* _REQUIREMENT_
Go through the lines below and tally each one holding "STAT". Write only the total.

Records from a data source
- Opening Delimiter -

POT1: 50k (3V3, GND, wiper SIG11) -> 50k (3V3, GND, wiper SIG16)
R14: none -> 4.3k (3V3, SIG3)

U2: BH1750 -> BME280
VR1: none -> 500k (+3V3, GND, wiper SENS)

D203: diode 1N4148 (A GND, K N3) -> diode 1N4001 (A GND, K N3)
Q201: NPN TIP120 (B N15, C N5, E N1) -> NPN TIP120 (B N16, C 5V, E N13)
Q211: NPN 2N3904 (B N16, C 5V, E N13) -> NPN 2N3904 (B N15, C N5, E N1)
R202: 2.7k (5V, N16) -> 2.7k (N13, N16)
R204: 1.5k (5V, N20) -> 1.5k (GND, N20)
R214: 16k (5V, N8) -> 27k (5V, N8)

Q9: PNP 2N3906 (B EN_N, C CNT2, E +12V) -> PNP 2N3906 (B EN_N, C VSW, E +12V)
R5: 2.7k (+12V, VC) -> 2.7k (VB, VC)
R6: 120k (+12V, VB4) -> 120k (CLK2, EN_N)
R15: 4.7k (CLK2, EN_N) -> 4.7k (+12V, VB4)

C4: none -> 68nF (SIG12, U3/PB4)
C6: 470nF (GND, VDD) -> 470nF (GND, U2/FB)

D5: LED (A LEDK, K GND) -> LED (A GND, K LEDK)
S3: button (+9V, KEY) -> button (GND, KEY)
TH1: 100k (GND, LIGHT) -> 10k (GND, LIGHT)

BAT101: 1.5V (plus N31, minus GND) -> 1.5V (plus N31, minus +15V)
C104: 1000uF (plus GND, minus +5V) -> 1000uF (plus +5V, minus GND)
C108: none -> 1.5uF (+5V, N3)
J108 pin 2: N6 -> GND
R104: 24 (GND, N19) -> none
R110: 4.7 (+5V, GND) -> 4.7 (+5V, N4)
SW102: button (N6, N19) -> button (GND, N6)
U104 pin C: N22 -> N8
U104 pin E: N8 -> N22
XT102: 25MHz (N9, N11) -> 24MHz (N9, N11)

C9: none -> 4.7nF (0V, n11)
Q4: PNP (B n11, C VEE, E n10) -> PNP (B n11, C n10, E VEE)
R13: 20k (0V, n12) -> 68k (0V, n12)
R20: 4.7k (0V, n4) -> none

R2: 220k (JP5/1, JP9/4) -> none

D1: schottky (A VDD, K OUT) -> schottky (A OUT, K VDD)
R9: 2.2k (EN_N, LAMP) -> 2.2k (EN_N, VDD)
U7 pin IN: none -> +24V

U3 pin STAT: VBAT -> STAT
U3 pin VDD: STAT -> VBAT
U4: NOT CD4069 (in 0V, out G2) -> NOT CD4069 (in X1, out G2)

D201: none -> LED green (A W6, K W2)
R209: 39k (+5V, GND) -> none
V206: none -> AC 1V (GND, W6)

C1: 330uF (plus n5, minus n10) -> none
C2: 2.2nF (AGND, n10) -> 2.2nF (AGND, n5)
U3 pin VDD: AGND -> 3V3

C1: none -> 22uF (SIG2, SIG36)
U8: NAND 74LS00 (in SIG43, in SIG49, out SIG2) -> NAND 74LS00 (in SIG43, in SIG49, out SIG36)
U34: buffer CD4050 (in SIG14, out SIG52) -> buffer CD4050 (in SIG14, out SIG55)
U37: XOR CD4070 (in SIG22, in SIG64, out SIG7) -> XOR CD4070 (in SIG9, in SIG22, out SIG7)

- Closing Delimiter -

* _RESPONSE TO THE TASK_
2